TASK DETAILS
Reproduce the entries exactly and omit the pictures.

[[ SUPPLIED DATA, beginning ]]

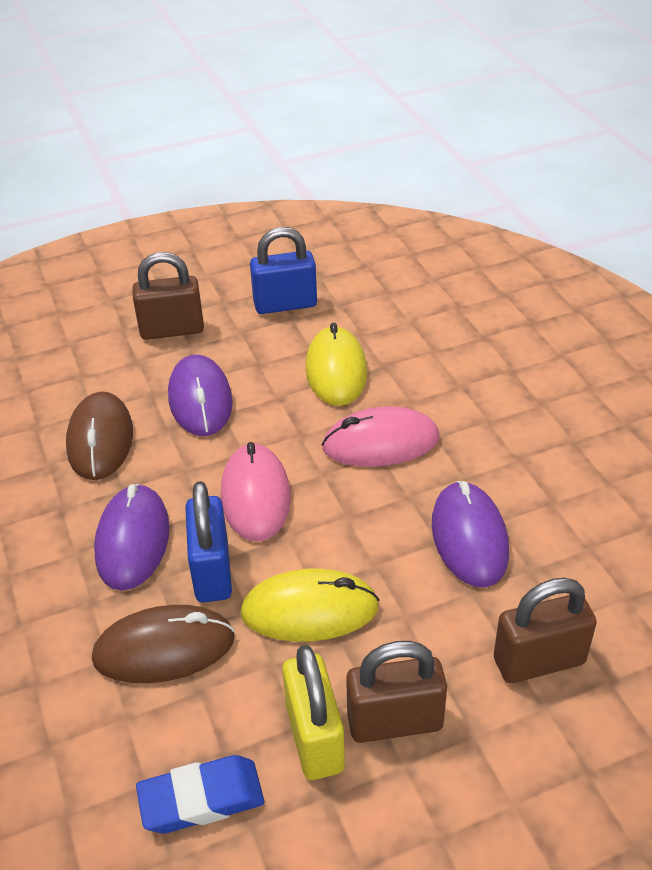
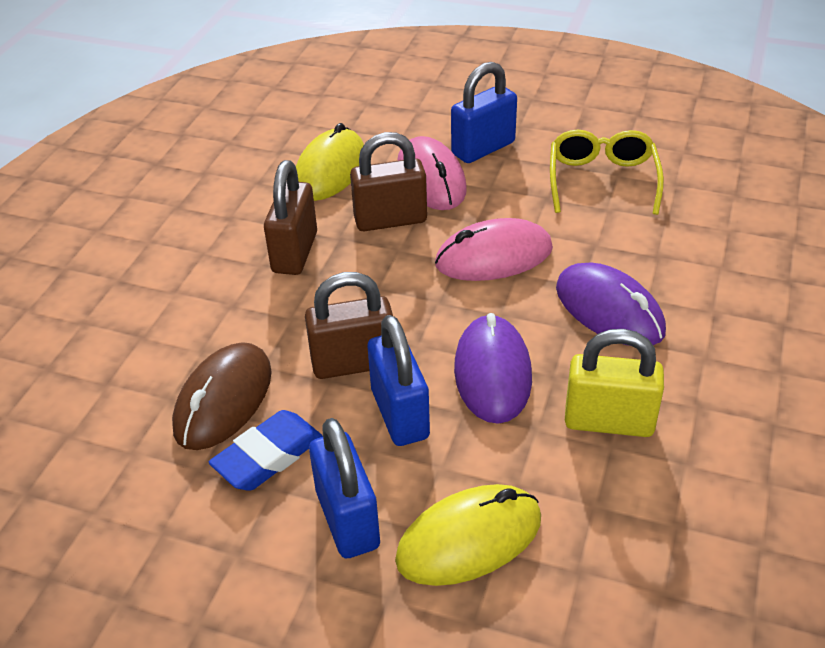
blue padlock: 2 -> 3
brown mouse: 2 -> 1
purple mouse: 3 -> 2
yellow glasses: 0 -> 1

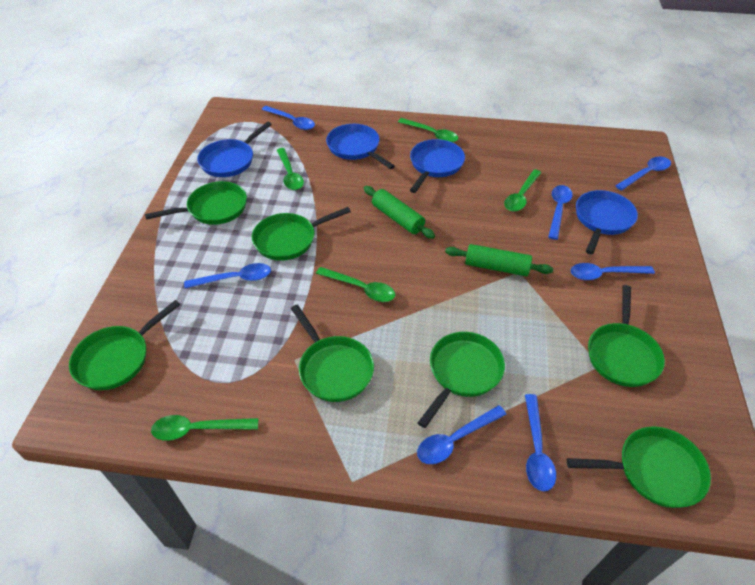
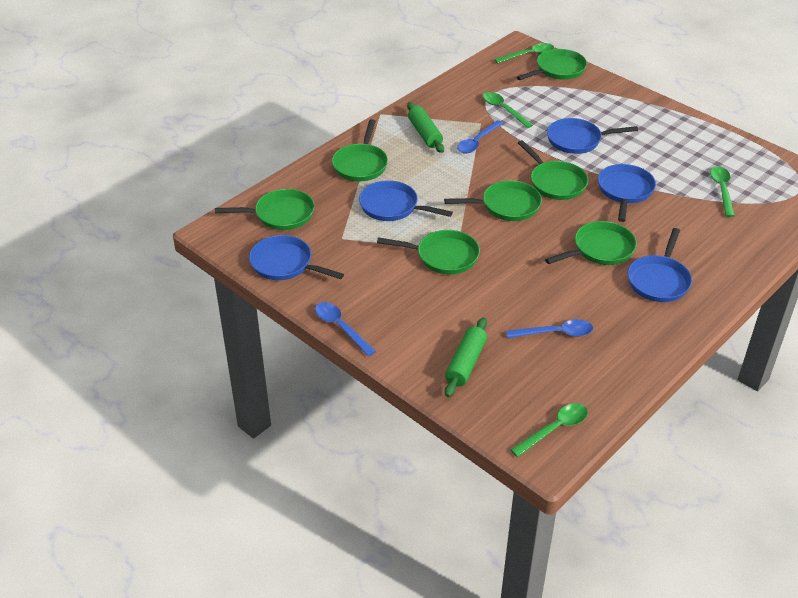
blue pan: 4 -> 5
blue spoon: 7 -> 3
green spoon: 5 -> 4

[[ SUPPLIED DATA, end ]]

ANSWER TO THIS EXERCISE
blue padlock: 2 -> 3
brown mouse: 2 -> 1
purple mouse: 3 -> 2
yellow glasses: 0 -> 1

blue pan: 4 -> 5
blue spoon: 7 -> 3
green spoon: 5 -> 4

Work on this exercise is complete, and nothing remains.